* Exercise brief:
What is needed is a word-for-word copy of the lines below from the one with "[(244,82),(249,60),(201,48),(196,69),(244,82)]" through the one with "[(227,80),(220,104),(233,108),(241,84),(227,80)]", both included, with every picture left out.

* Listed records:
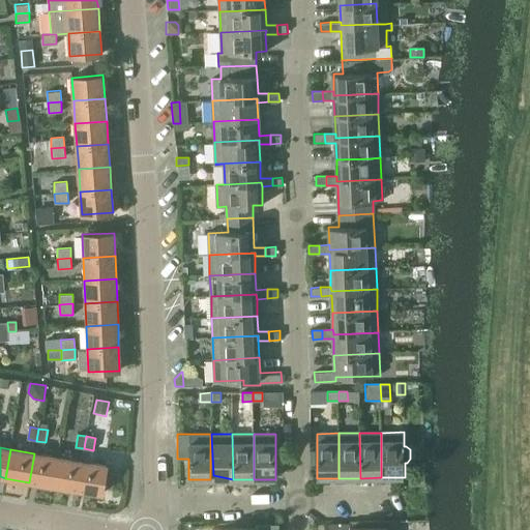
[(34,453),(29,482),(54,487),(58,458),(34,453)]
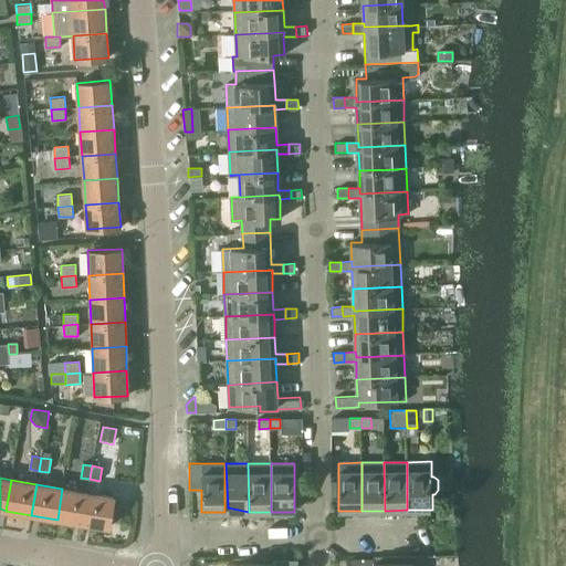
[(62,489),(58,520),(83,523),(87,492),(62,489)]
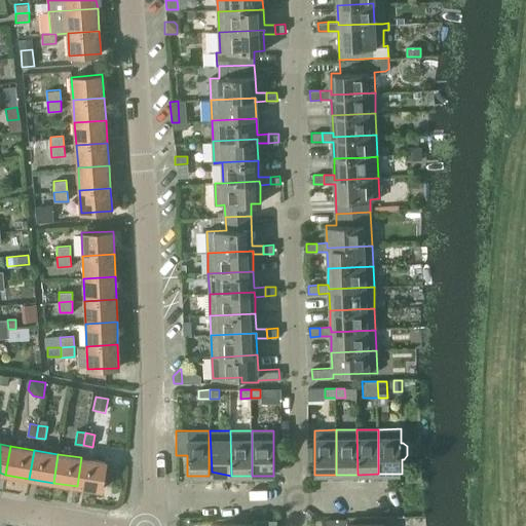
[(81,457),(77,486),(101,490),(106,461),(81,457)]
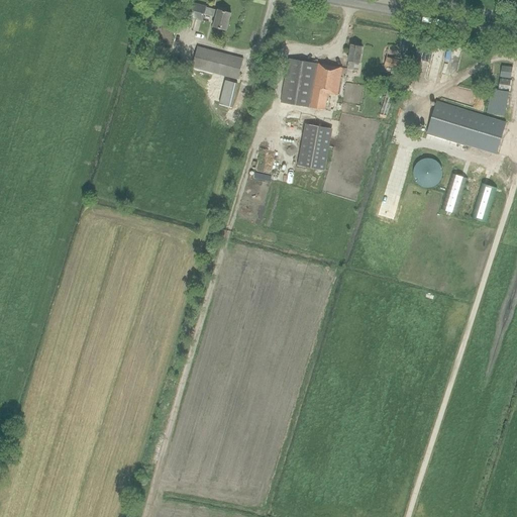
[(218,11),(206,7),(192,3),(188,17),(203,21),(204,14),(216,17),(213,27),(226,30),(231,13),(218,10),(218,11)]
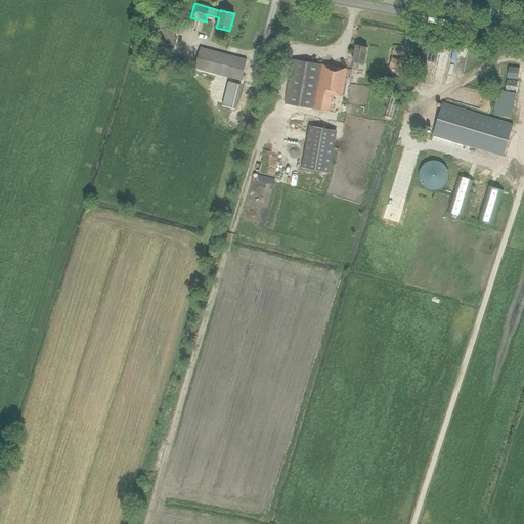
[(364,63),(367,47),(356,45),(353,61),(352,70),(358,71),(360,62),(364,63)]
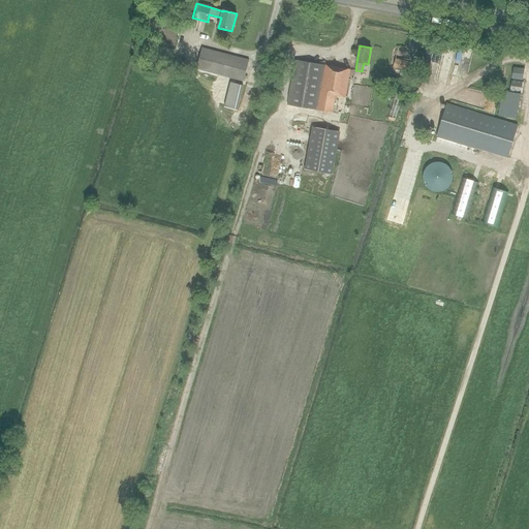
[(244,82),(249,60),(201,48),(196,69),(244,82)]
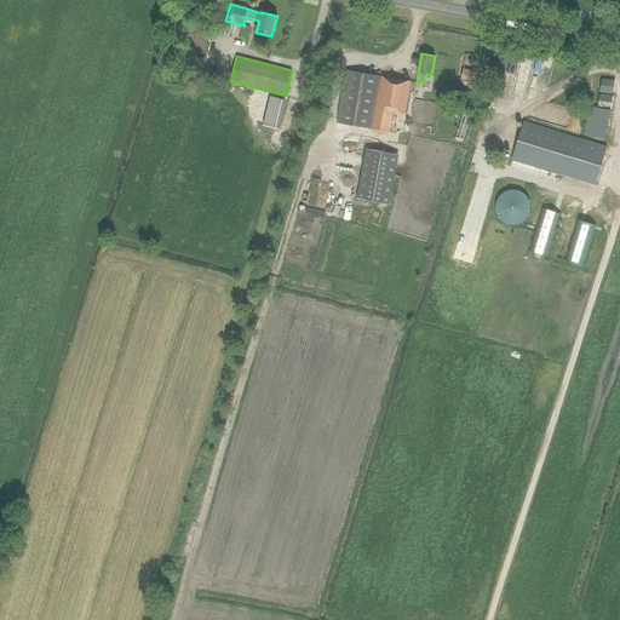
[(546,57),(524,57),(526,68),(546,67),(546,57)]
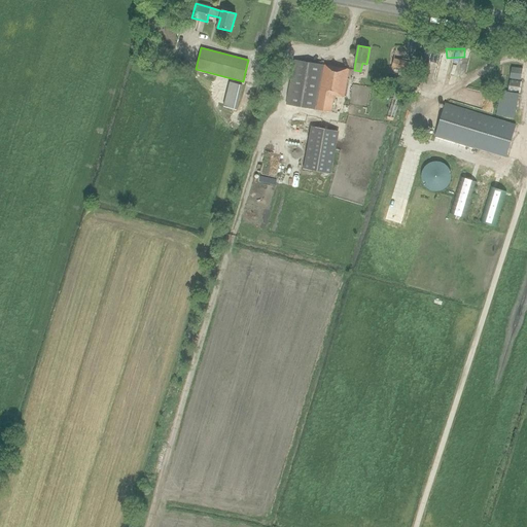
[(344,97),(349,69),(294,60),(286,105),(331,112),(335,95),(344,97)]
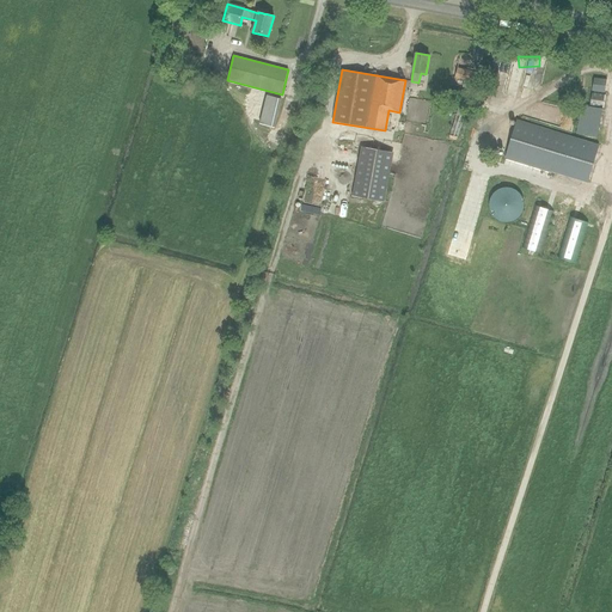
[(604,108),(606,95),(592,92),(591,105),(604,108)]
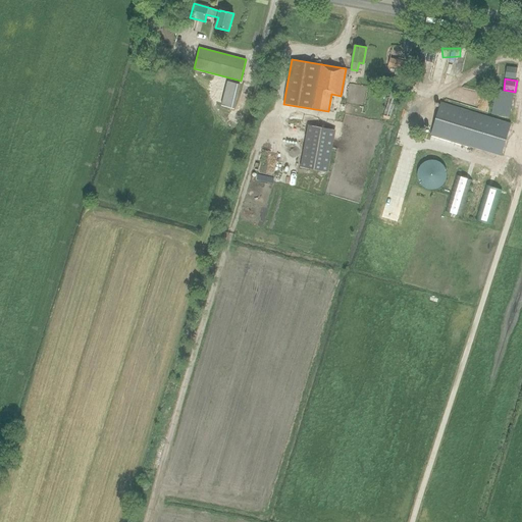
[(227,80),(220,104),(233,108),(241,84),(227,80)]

...

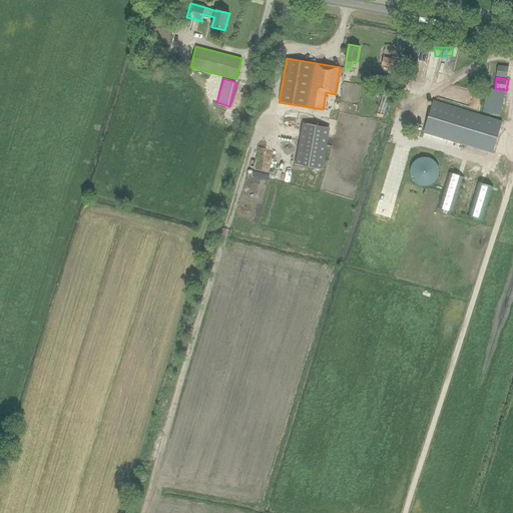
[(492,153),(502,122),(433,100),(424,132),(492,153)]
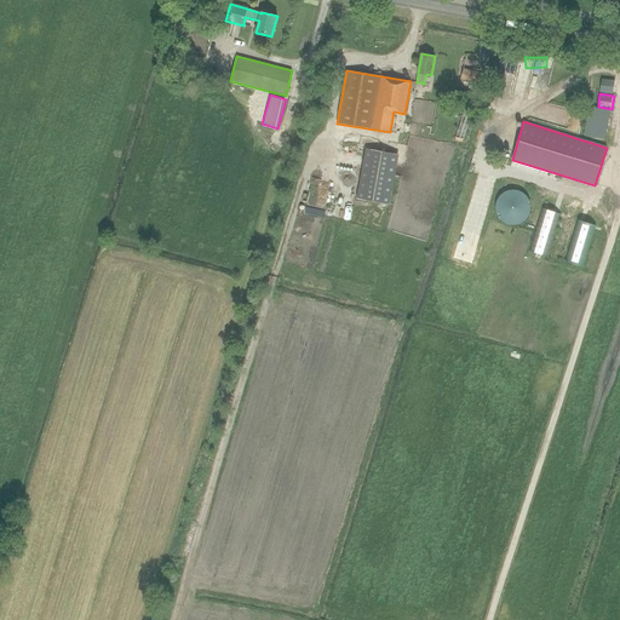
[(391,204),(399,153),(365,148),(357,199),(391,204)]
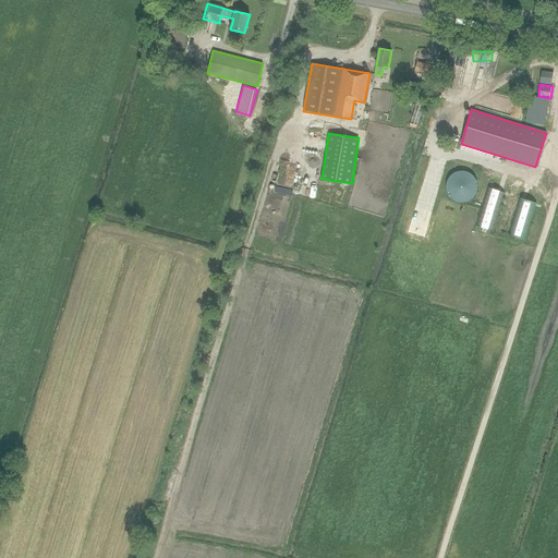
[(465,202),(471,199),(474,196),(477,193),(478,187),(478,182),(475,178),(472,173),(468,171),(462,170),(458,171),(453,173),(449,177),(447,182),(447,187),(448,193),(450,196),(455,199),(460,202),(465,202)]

* Answer section:
[(244,82),(249,60),(201,48),(196,69),(244,82)]
[(546,57),(524,57),(526,68),(546,67),(546,57)]
[(344,97),(349,69),(294,60),(286,105),(331,112),(335,95),(344,97)]
[(604,108),(606,95),(592,92),(591,105),(604,108)]
[(227,80),(220,104),(233,108),(241,84),(227,80)]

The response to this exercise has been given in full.